## start MATERIAL FOR THIS EXERCISE

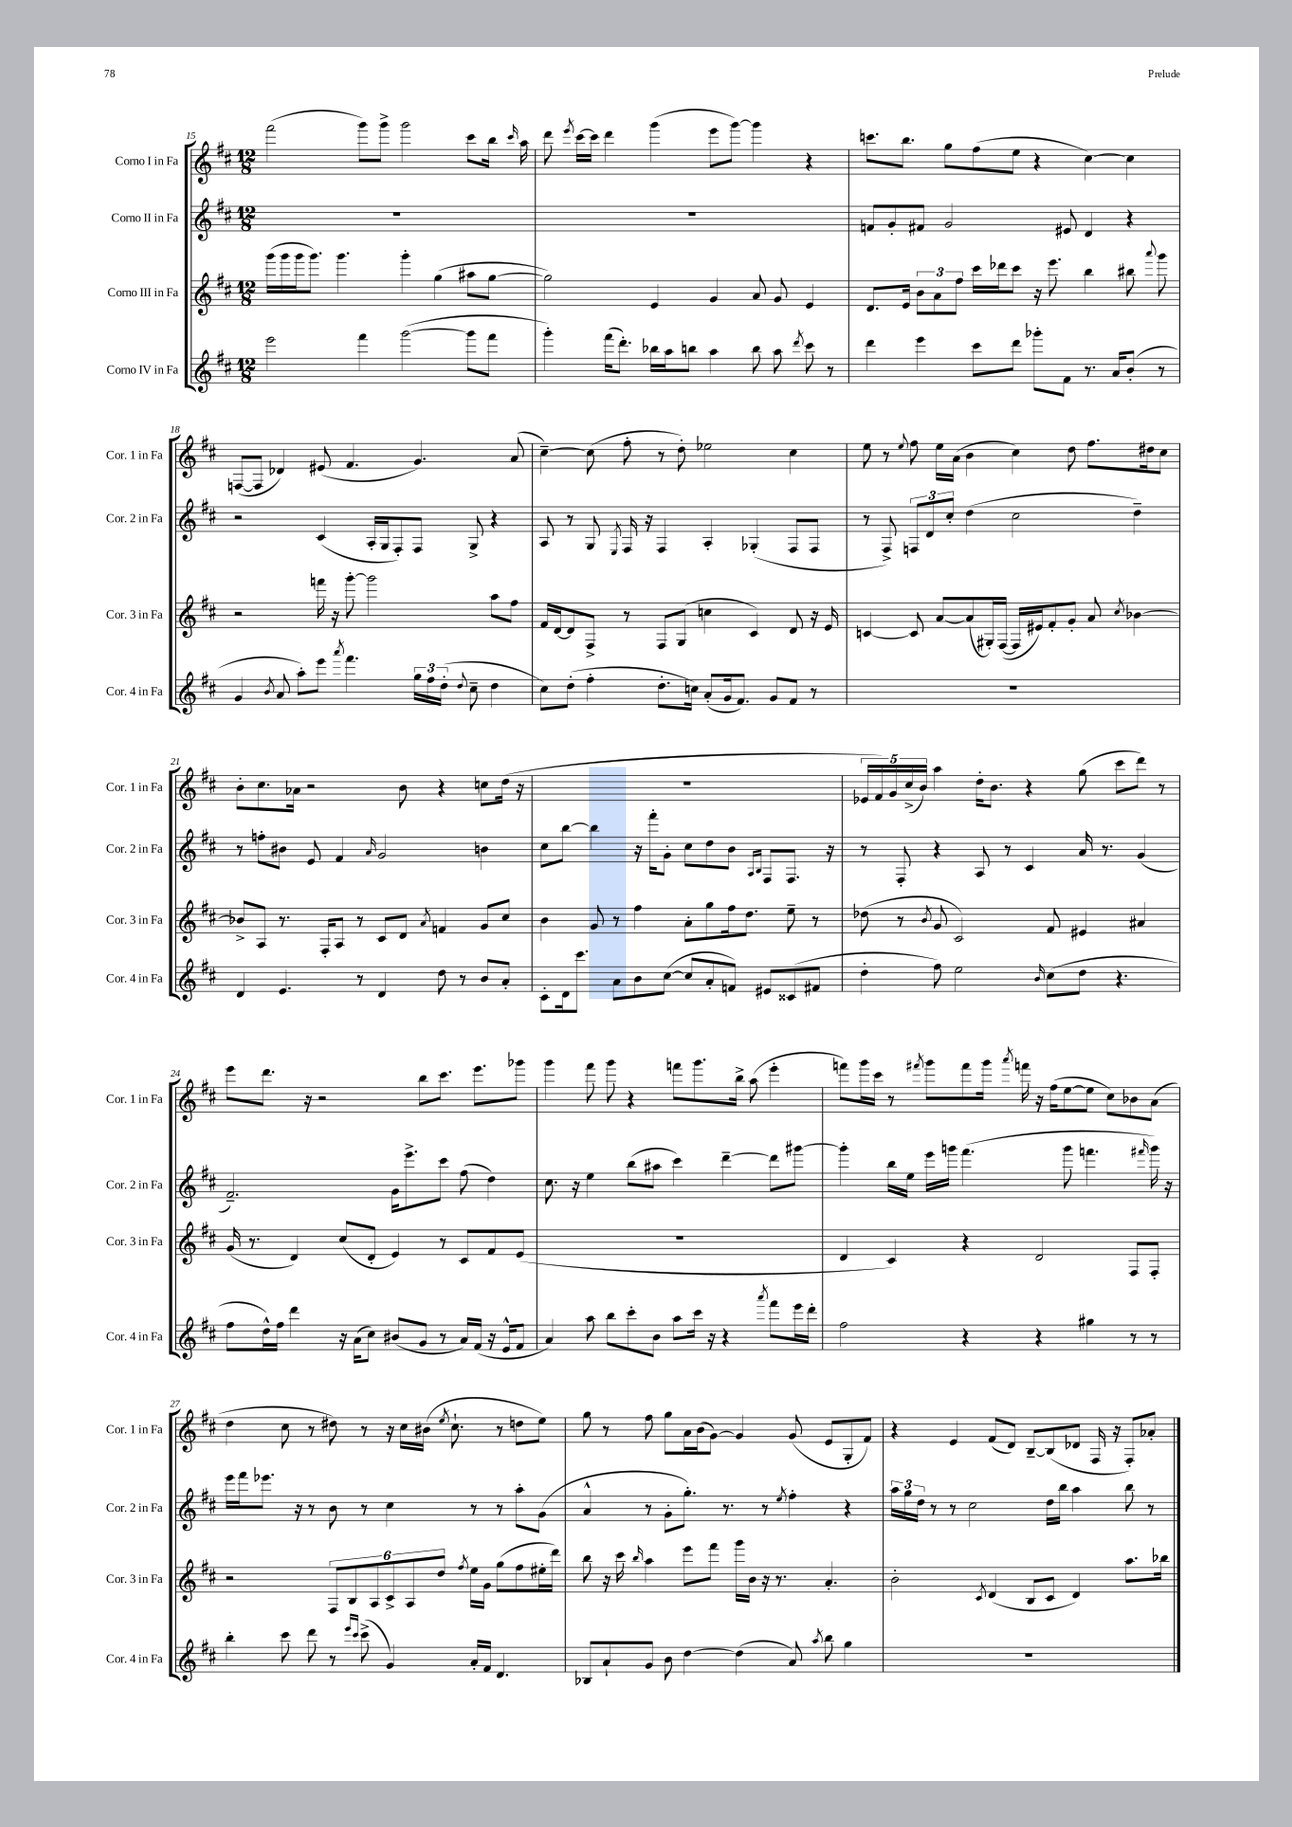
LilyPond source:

## end MATERIAL FOR THIS EXERCISE
## start MATERIAL FOR THIS EXERCISE

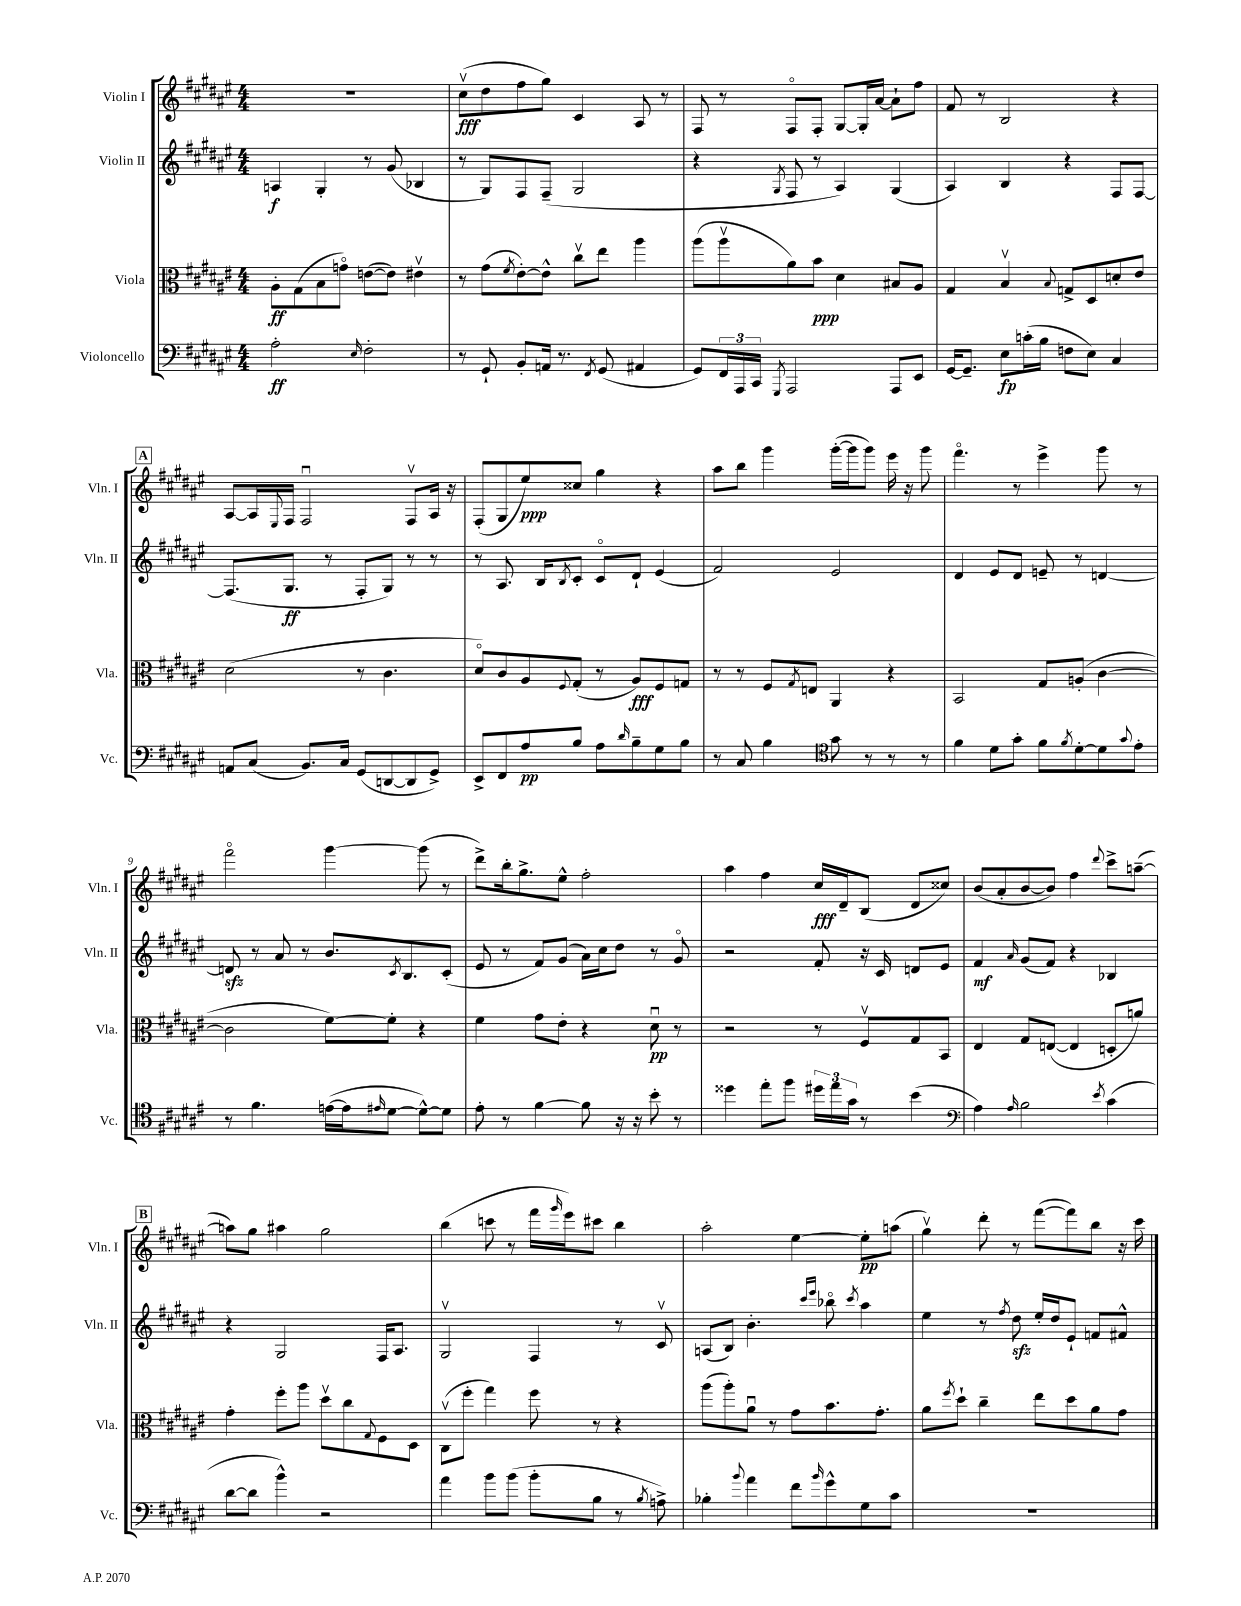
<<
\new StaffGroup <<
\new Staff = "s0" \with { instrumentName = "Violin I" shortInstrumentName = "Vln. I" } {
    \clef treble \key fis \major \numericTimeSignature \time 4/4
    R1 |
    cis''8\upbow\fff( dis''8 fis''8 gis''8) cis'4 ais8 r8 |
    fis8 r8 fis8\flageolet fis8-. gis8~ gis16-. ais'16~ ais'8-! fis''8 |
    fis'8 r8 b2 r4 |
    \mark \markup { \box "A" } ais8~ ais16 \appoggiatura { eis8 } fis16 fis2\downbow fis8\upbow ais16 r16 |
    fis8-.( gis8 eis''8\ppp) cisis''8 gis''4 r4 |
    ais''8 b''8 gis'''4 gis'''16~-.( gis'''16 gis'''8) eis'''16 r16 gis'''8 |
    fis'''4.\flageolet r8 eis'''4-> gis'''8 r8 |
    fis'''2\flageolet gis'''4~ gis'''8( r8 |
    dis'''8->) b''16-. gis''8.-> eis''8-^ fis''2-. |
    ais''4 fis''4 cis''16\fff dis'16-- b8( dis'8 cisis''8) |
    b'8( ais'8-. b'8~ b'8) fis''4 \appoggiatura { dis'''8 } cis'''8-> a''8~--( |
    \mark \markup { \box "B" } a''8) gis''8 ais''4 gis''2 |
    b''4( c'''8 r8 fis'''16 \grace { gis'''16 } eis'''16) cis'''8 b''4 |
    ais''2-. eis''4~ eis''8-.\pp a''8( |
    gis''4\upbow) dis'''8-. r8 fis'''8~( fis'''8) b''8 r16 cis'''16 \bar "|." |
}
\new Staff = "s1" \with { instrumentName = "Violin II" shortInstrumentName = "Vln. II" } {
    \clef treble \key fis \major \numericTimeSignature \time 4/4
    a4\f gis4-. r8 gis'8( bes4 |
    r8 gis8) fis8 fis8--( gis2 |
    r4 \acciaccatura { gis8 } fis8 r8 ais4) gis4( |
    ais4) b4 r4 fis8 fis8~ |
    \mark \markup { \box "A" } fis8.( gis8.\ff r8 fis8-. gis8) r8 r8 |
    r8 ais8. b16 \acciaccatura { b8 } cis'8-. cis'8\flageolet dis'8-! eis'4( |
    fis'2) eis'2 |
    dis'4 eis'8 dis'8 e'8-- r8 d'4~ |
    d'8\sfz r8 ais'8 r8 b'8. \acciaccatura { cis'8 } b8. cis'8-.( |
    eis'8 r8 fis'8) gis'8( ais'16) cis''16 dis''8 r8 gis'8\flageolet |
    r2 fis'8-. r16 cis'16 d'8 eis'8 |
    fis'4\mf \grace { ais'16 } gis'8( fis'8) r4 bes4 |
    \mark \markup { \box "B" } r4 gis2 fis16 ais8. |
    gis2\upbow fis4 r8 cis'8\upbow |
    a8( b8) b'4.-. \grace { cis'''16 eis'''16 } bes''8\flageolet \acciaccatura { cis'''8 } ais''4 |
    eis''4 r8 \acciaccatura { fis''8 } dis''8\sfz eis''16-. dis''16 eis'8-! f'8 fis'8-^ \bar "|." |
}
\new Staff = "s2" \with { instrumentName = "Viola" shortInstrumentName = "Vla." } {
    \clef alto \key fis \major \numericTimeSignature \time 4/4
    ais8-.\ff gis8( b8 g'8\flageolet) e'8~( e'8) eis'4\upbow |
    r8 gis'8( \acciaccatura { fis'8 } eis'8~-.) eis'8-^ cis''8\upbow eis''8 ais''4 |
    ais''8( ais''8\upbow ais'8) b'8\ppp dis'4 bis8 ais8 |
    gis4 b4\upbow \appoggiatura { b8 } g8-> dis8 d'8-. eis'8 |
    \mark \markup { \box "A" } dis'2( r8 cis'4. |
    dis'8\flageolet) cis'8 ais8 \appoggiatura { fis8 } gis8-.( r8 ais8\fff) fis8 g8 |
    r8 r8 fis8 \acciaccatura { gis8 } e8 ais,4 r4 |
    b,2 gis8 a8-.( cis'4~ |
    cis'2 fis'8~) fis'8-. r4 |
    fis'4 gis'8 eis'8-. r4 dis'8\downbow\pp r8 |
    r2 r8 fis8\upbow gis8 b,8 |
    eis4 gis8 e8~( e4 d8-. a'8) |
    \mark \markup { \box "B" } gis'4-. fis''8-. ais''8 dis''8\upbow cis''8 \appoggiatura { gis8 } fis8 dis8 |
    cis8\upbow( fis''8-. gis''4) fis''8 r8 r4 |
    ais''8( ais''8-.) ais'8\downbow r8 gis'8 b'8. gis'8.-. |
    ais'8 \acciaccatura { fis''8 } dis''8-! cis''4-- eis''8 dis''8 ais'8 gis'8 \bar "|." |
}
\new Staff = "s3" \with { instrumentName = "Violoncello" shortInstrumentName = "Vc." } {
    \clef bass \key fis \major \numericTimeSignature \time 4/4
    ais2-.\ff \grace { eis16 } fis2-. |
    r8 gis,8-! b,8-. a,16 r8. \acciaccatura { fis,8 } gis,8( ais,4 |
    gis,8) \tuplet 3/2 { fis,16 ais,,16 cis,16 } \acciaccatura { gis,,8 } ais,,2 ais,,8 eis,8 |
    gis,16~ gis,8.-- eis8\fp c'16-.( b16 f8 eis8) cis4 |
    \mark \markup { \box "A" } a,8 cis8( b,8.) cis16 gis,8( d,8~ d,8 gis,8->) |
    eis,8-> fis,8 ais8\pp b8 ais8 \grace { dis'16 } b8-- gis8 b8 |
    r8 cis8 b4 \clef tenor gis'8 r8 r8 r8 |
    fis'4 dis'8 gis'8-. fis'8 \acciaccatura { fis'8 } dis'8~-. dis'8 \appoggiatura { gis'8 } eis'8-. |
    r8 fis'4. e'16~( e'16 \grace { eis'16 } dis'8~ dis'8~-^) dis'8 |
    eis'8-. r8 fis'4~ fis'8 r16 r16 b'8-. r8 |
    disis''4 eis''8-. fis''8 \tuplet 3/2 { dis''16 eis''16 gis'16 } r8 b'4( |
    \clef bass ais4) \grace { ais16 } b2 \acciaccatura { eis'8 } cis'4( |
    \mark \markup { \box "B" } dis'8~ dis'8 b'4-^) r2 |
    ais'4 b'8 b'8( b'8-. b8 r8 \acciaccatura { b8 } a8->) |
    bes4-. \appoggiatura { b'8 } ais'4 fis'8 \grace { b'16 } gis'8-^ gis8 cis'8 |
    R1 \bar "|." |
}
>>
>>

## end MATERIAL FOR THIS EXERCISE

## [AIM OF THE TASK]
Which lines in the items above contain the string "cisis"? Gather every one of them and copy each line out in full.

## [ANSWER TO THIS TASK]
    fis8-.( gis8 eis''8\ppp) cisis''8 gis''4 r4 |
    ais''4 fis''4 cis''16\fff dis'16-- b8( dis'8 cisis''8) |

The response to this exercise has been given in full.